Exercise directions: Write out, without any change, the lines in the material below that run from the line with "pink brick F5:F7" through the line with "none -> orange brick E1 level 1", both included.

- Opening Delimiter -

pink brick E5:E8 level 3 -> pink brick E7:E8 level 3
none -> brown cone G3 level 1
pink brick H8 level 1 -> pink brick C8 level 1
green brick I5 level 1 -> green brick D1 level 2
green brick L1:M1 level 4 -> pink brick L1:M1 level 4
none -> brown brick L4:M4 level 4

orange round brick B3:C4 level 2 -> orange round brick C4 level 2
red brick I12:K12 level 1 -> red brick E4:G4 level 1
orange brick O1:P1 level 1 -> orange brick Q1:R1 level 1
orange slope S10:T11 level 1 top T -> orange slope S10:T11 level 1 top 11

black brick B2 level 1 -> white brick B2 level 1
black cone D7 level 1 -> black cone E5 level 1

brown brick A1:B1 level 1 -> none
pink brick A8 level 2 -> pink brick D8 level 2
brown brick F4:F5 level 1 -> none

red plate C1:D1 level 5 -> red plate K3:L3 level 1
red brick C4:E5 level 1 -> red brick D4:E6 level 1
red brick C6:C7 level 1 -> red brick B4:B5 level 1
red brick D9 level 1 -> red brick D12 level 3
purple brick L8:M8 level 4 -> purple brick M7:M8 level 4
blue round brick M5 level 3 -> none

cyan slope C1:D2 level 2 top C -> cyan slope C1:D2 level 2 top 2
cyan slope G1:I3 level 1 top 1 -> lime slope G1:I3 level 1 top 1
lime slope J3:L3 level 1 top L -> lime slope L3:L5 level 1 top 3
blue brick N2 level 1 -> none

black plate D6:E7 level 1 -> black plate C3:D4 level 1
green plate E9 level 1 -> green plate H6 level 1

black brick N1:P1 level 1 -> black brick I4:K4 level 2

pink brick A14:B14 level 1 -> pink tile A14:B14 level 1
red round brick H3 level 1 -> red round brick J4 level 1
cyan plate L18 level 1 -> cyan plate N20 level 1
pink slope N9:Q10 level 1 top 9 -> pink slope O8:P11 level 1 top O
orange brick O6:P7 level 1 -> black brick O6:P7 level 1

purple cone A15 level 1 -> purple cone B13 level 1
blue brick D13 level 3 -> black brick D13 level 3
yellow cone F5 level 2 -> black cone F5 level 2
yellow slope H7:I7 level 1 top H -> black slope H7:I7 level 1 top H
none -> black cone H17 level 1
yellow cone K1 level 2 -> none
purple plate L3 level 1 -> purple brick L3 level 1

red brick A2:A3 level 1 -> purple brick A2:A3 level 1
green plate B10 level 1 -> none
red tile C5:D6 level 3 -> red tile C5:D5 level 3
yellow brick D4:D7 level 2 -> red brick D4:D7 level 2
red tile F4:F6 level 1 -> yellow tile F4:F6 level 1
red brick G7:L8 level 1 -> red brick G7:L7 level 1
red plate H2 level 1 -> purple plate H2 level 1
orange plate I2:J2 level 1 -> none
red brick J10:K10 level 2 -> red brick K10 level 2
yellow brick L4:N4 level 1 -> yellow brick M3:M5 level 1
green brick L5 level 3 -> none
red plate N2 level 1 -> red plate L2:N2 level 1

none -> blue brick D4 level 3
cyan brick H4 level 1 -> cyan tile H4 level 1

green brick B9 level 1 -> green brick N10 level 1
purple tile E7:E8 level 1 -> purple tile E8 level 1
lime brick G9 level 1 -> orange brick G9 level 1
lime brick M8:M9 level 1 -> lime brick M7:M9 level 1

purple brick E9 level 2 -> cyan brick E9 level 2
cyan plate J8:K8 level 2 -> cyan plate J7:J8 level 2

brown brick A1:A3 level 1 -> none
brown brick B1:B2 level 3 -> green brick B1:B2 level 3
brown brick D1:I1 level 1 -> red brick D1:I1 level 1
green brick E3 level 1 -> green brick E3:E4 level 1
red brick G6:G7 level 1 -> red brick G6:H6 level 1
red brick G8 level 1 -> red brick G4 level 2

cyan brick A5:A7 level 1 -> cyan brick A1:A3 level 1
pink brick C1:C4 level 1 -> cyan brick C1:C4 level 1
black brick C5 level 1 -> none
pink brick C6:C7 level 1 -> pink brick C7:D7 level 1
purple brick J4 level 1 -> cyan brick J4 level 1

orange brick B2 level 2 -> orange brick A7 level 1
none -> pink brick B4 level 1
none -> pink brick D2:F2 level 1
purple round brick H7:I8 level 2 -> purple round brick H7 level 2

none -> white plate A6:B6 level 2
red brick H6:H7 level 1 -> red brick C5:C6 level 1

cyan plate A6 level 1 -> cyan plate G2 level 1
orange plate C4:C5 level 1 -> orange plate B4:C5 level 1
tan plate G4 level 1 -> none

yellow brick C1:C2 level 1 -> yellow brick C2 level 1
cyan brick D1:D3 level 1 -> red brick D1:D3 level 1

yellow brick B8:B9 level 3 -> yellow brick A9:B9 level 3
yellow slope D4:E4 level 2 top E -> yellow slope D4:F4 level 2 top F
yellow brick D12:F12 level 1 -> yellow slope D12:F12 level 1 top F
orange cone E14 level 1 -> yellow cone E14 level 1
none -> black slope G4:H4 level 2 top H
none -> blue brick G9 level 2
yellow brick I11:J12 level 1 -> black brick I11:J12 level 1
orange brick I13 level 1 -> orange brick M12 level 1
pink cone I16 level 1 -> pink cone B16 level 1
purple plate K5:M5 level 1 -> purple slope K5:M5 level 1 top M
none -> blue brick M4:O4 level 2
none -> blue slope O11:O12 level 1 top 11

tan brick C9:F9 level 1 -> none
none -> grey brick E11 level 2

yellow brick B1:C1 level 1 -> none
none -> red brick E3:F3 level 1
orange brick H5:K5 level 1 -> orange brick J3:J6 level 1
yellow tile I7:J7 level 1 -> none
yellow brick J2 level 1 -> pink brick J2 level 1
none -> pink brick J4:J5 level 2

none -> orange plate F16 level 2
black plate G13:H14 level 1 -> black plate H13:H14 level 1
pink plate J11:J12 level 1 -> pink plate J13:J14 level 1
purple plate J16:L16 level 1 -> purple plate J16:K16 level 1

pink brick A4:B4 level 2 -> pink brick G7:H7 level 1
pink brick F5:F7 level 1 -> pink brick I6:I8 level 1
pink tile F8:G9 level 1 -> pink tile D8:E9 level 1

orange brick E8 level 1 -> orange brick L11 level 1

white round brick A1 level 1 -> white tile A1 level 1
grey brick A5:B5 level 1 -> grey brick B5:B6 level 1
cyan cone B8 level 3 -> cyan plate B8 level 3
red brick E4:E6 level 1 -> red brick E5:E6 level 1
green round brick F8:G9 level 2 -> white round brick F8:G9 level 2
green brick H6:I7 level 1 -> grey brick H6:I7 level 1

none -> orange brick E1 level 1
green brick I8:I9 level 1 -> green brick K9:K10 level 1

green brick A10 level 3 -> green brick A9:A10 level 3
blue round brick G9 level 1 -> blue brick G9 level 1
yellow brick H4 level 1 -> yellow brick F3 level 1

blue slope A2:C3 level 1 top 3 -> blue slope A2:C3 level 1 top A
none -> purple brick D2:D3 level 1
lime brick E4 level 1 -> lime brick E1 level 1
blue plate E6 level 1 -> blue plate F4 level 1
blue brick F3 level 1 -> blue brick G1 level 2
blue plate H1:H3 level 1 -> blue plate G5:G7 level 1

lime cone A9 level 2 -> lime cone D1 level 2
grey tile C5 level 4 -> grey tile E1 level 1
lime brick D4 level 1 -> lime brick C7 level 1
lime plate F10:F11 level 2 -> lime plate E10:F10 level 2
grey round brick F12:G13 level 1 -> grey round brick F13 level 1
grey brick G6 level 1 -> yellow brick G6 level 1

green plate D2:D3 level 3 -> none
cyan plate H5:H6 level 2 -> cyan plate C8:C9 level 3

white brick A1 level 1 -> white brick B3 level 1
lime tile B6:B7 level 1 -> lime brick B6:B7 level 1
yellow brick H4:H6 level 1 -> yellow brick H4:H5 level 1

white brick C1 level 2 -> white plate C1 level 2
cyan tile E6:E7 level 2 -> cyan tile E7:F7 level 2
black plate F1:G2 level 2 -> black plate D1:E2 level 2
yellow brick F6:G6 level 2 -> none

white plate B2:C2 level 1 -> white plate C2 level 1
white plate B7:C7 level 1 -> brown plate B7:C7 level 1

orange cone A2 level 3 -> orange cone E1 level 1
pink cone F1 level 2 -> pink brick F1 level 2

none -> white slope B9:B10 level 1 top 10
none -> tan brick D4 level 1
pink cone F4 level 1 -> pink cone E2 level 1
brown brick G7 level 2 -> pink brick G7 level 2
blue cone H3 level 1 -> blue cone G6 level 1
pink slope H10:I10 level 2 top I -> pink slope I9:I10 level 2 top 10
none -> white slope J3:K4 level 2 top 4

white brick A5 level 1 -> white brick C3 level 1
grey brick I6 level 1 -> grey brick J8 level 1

- Closing Delimiter -

Exercise result:
pink brick F5:F7 level 1 -> pink brick I6:I8 level 1
pink tile F8:G9 level 1 -> pink tile D8:E9 level 1

orange brick E8 level 1 -> orange brick L11 level 1

white round brick A1 level 1 -> white tile A1 level 1
grey brick A5:B5 level 1 -> grey brick B5:B6 level 1
cyan cone B8 level 3 -> cyan plate B8 level 3
red brick E4:E6 level 1 -> red brick E5:E6 level 1
green round brick F8:G9 level 2 -> white round brick F8:G9 level 2
green brick H6:I7 level 1 -> grey brick H6:I7 level 1

none -> orange brick E1 level 1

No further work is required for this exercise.